Start of Block

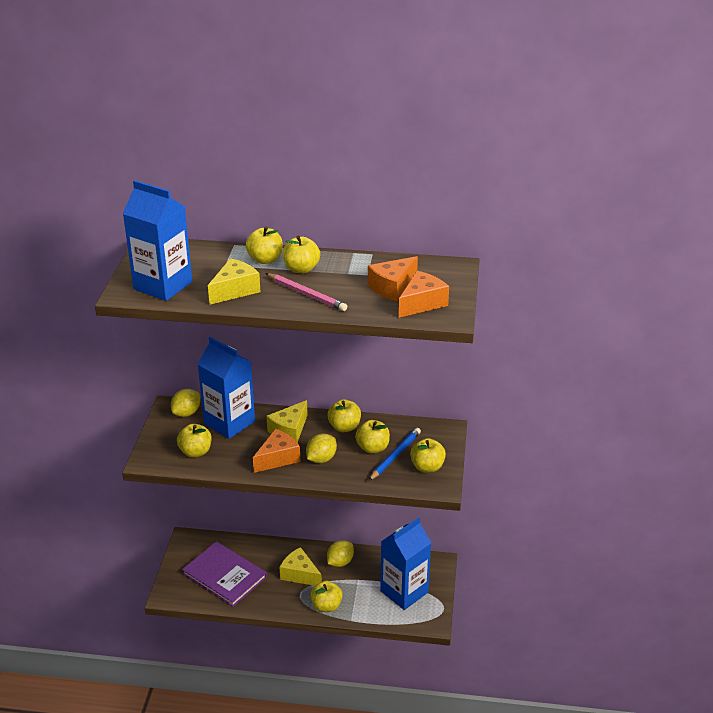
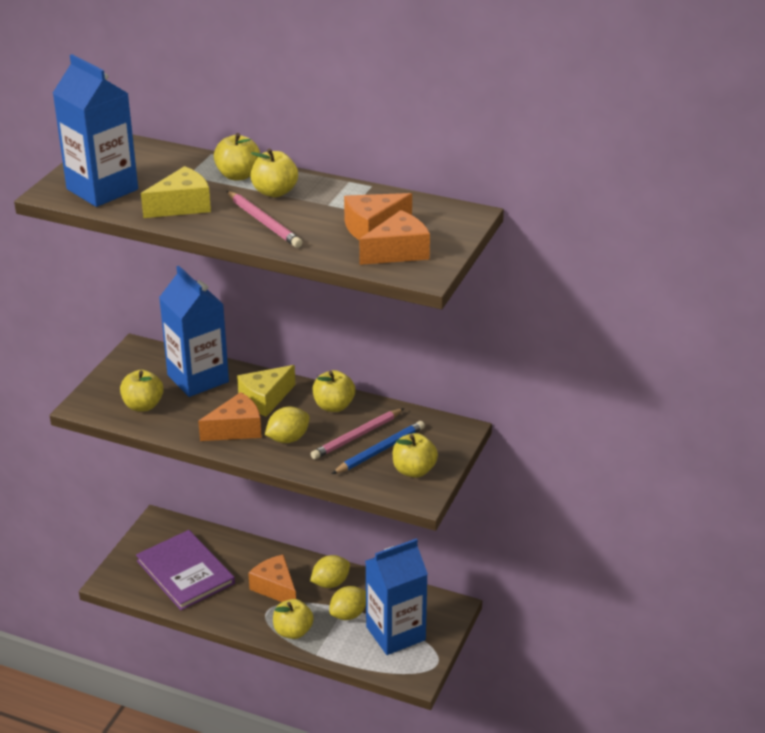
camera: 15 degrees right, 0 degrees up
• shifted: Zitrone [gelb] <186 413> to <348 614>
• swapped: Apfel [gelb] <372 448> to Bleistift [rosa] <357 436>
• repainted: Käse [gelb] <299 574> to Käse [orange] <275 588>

End of Block

Which lines contain "gelb"? Copy each of them from the listing.

Output for this exercise
• shifted: Zitrone [gelb] <186 413> to <348 614>
• swapped: Apfel [gelb] <372 448> to Bleistift [rosa] <357 436>
• repainted: Käse [gelb] <299 574> to Käse [orange] <275 588>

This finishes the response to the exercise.